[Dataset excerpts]
[Start of Attachment]
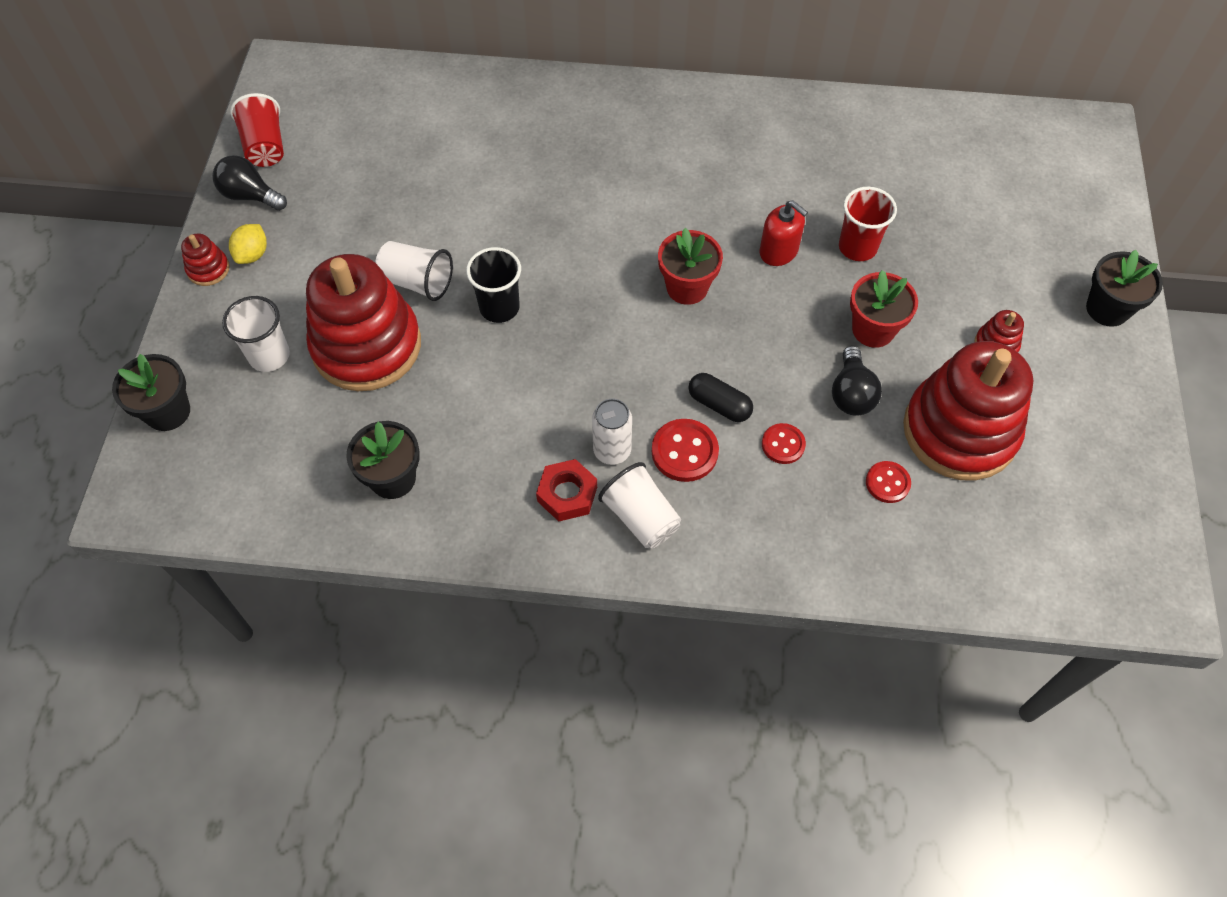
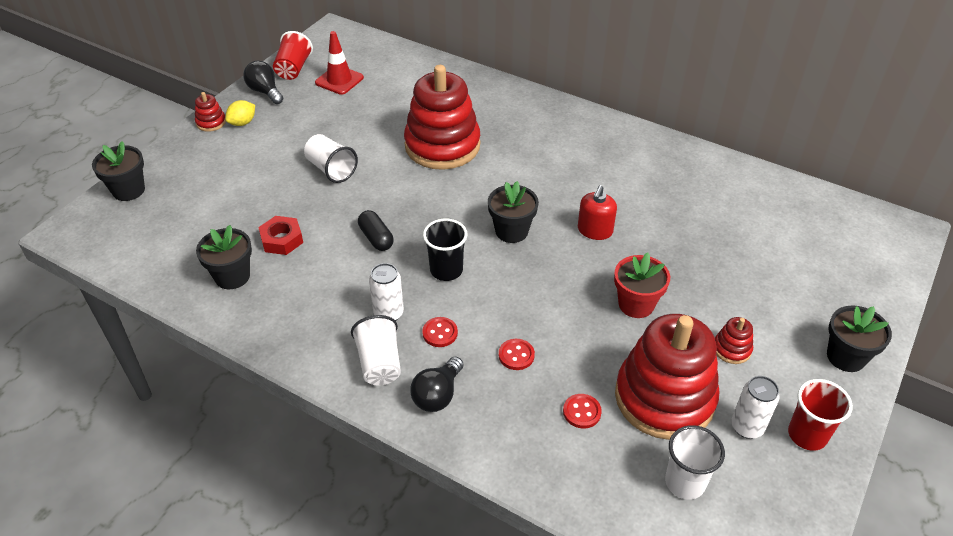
camera: 25 degrees right, 15 degrees down
(269, 356) = (210, 180): white cup -> white cup (685, 482)
(340, 144) = (339, 80): none -> red traffic cone
(367, 346) = (273, 195): red stacking toy -> red stacking toy (442, 146)
(499, 307) = (373, 201): black cup -> black cup (446, 270)
(567, 494) = (339, 329): red nut -> red nut (282, 240)
(684, 452) = (440, 333): red button -> red button, size x0.65
(687, 287) = (511, 231): red flower pot -> black flower pot
(719, 404) = (485, 312): black capsule -> black capsule (376, 238)
(779, 251) = (595, 230): red soap dispenser -> red soap dispenser turned 45 degrees clockwise
(851, 394) = (591, 341): black light bulb -> black light bulb (437, 395)
(857, 247) = (657, 247): red cup -> red cup (807, 435)
(1054, 430) = (747, 427): none -> white can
[End of Attachment]
Problem to work on
Copy out the data exactly and keep the pictures out.

Task answer
camera: 25 degrees right, 15 degrees down
(269, 356) = (210, 180): white cup -> white cup (685, 482)
(340, 144) = (339, 80): none -> red traffic cone
(367, 346) = (273, 195): red stacking toy -> red stacking toy (442, 146)
(499, 307) = (373, 201): black cup -> black cup (446, 270)
(567, 494) = (339, 329): red nut -> red nut (282, 240)
(684, 452) = (440, 333): red button -> red button, size x0.65
(687, 287) = (511, 231): red flower pot -> black flower pot
(719, 404) = (485, 312): black capsule -> black capsule (376, 238)
(779, 251) = (595, 230): red soap dispenser -> red soap dispenser turned 45 degrees clockwise
(851, 394) = (591, 341): black light bulb -> black light bulb (437, 395)
(857, 247) = (657, 247): red cup -> red cup (807, 435)
(1054, 430) = (747, 427): none -> white can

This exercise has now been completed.